| What the task requires |
Retype the listing below, keeping every line the same.

| Dataset extract |
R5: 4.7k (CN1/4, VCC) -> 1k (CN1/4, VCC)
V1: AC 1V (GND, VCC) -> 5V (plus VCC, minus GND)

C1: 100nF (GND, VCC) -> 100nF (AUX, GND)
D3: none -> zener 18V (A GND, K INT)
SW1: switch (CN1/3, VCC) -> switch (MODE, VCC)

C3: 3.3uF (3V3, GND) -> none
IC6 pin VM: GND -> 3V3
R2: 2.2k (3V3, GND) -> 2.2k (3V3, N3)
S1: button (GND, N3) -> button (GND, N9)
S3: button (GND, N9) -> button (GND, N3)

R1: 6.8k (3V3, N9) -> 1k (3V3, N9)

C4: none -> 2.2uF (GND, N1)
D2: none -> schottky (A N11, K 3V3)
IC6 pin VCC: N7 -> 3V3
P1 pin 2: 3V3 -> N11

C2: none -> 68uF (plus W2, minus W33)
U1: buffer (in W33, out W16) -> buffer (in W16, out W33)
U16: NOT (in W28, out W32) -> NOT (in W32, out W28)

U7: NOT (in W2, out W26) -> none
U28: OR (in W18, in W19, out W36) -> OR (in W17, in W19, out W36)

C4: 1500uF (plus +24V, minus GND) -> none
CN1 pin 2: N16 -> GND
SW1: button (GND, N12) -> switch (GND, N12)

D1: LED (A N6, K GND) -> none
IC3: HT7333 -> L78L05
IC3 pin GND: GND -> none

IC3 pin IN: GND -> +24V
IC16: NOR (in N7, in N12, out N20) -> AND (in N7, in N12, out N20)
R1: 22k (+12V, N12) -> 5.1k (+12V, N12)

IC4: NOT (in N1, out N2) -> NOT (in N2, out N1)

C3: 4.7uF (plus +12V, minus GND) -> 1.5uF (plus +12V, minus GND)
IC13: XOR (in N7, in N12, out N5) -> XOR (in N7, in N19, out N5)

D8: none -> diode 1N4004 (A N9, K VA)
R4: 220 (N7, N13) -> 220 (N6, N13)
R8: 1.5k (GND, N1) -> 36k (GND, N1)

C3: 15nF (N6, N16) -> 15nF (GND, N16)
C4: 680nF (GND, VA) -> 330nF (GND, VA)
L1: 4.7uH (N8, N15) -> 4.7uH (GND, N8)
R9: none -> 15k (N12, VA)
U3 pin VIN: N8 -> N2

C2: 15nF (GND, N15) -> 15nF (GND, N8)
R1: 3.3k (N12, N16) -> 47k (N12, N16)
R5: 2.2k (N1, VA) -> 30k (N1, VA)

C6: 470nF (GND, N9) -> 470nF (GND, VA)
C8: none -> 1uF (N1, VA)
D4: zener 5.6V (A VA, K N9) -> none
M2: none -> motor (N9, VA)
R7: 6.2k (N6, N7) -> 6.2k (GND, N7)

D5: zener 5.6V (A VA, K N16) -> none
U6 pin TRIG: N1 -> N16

| Output |
R5: 4.7k (CN1/4, VCC) -> 1k (CN1/4, VCC)
V1: AC 1V (GND, VCC) -> 5V (plus VCC, minus GND)

C1: 100nF (GND, VCC) -> 100nF (AUX, GND)
D3: none -> zener 18V (A GND, K INT)
SW1: switch (CN1/3, VCC) -> switch (MODE, VCC)

C3: 3.3uF (3V3, GND) -> none
IC6 pin VM: GND -> 3V3
R2: 2.2k (3V3, GND) -> 2.2k (3V3, N3)
S1: button (GND, N3) -> button (GND, N9)
S3: button (GND, N9) -> button (GND, N3)

R1: 6.8k (3V3, N9) -> 1k (3V3, N9)

C4: none -> 2.2uF (GND, N1)
D2: none -> schottky (A N11, K 3V3)
IC6 pin VCC: N7 -> 3V3
P1 pin 2: 3V3 -> N11

C2: none -> 68uF (plus W2, minus W33)
U1: buffer (in W33, out W16) -> buffer (in W16, out W33)
U16: NOT (in W28, out W32) -> NOT (in W32, out W28)

U7: NOT (in W2, out W26) -> none
U28: OR (in W18, in W19, out W36) -> OR (in W17, in W19, out W36)

C4: 1500uF (plus +24V, minus GND) -> none
CN1 pin 2: N16 -> GND
SW1: button (GND, N12) -> switch (GND, N12)

D1: LED (A N6, K GND) -> none
IC3: HT7333 -> L78L05
IC3 pin GND: GND -> none

IC3 pin IN: GND -> +24V
IC16: NOR (in N7, in N12, out N20) -> AND (in N7, in N12, out N20)
R1: 22k (+12V, N12) -> 5.1k (+12V, N12)

IC4: NOT (in N1, out N2) -> NOT (in N2, out N1)

C3: 4.7uF (plus +12V, minus GND) -> 1.5uF (plus +12V, minus GND)
IC13: XOR (in N7, in N12, out N5) -> XOR (in N7, in N19, out N5)

D8: none -> diode 1N4004 (A N9, K VA)
R4: 220 (N7, N13) -> 220 (N6, N13)
R8: 1.5k (GND, N1) -> 36k (GND, N1)

C3: 15nF (N6, N16) -> 15nF (GND, N16)
C4: 680nF (GND, VA) -> 330nF (GND, VA)
L1: 4.7uH (N8, N15) -> 4.7uH (GND, N8)
R9: none -> 15k (N12, VA)
U3 pin VIN: N8 -> N2

C2: 15nF (GND, N15) -> 15nF (GND, N8)
R1: 3.3k (N12, N16) -> 47k (N12, N16)
R5: 2.2k (N1, VA) -> 30k (N1, VA)

C6: 470nF (GND, N9) -> 470nF (GND, VA)
C8: none -> 1uF (N1, VA)
D4: zener 5.6V (A VA, K N9) -> none
M2: none -> motor (N9, VA)
R7: 6.2k (N6, N7) -> 6.2k (GND, N7)

D5: zener 5.6V (A VA, K N16) -> none
U6 pin TRIG: N1 -> N16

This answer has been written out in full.